*Task directions*
Copy each line below as it stands, but skip any picture it contains.

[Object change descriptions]
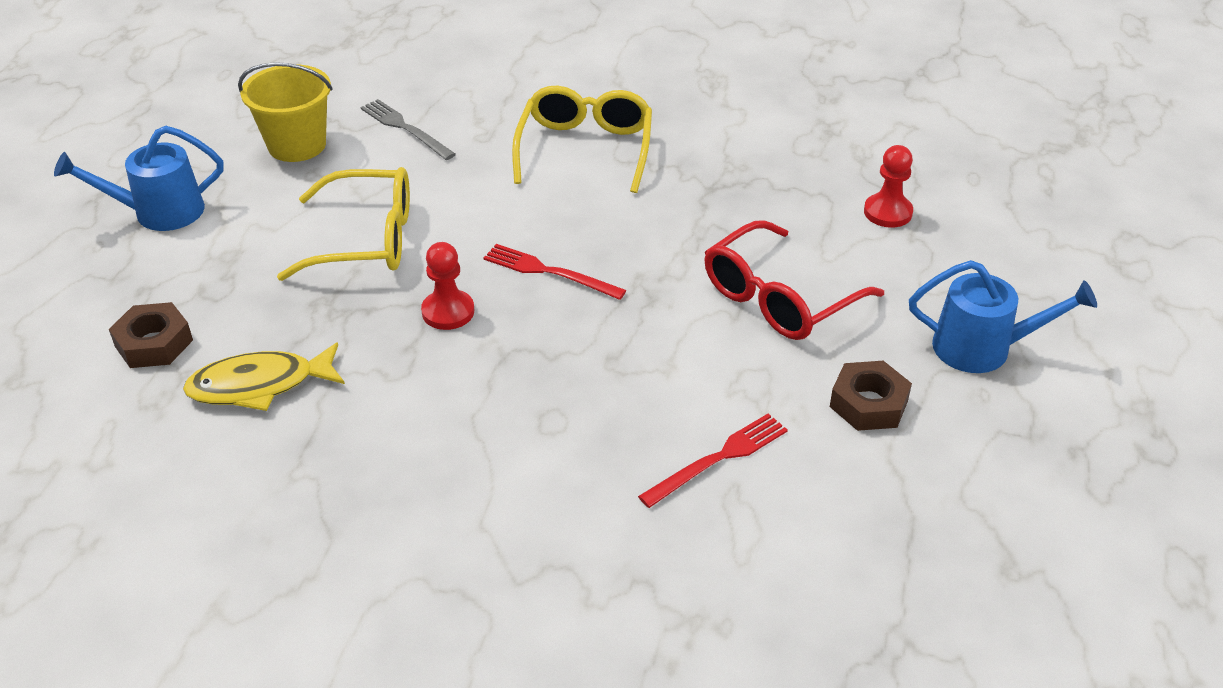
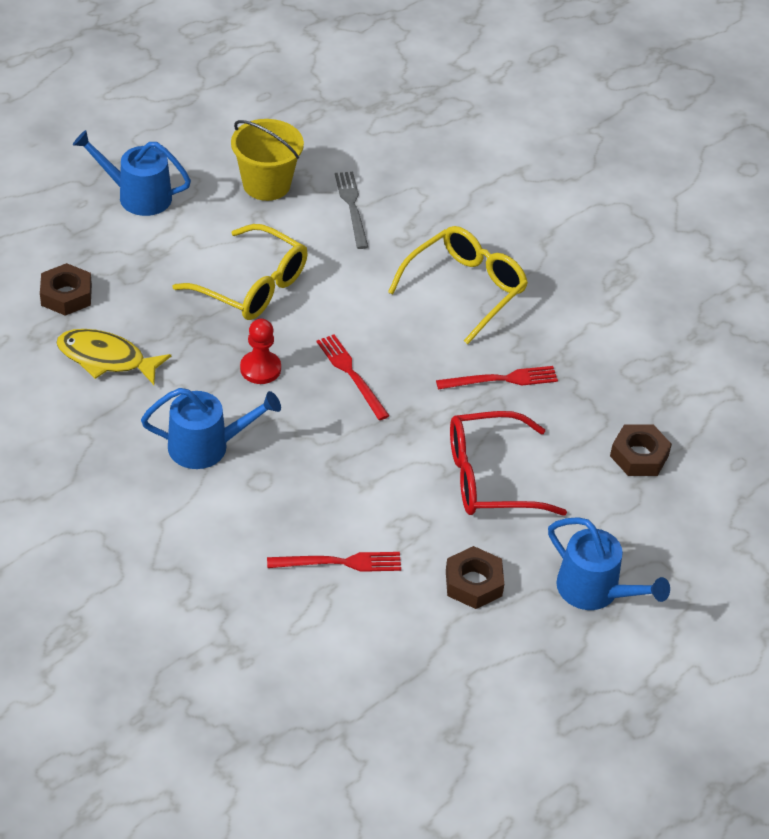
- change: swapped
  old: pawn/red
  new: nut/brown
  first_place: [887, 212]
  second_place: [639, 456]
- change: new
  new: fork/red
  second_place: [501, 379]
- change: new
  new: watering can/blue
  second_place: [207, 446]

*Response for this exercise*
- change: swapped
  old: pawn/red
  new: nut/brown
  first_place: [887, 212]
  second_place: [639, 456]
- change: new
  new: fork/red
  second_place: [501, 379]
- change: new
  new: watering can/blue
  second_place: [207, 446]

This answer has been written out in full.